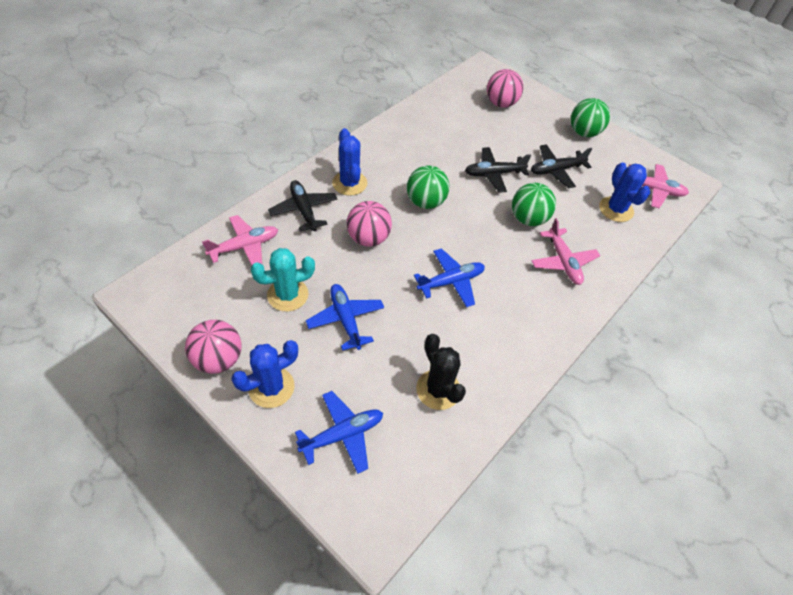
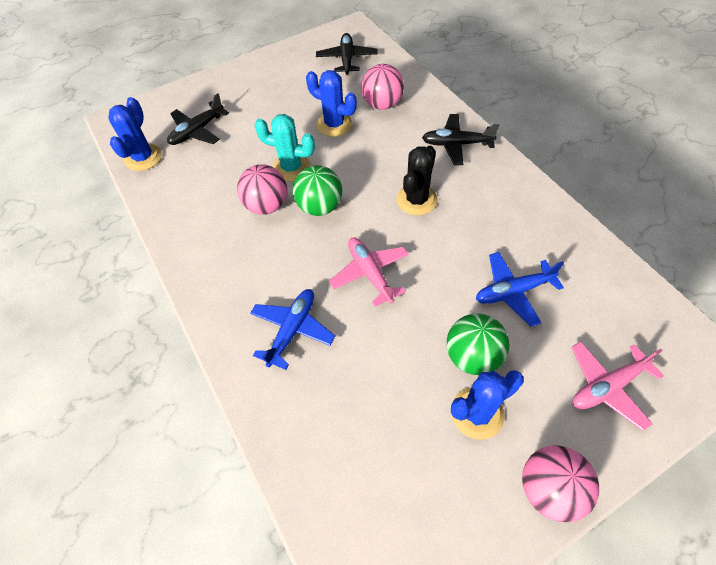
blue plane: 3 -> 2
green ball: 3 -> 2
pink plane: 3 -> 2

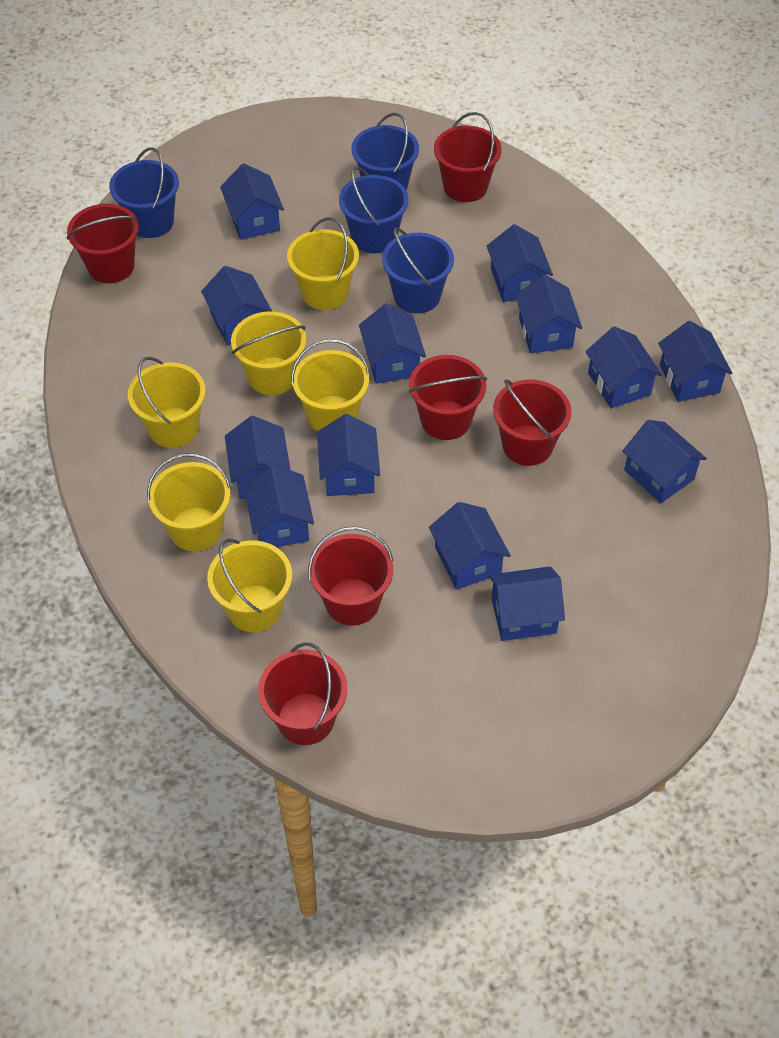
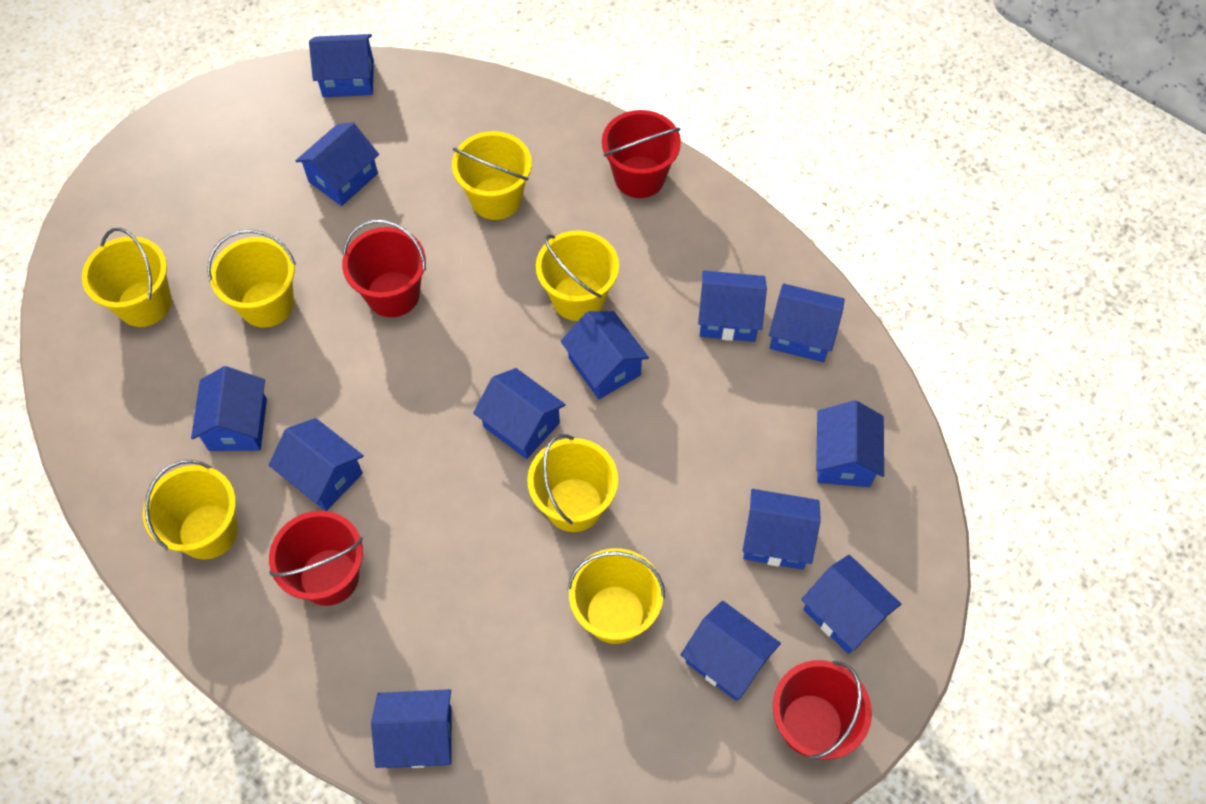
blue bucket: 4 -> 0
red bucket: 6 -> 4
yellow bucket: 6 -> 7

* * * * * * *

**WHAT THIS TASK INVOLVES**
Output all the entries exactly, minus any pictures.

**RESPONSE AREA**
blue plane: 3 -> 2
green ball: 3 -> 2
pink plane: 3 -> 2

blue bucket: 4 -> 0
red bucket: 6 -> 4
yellow bucket: 6 -> 7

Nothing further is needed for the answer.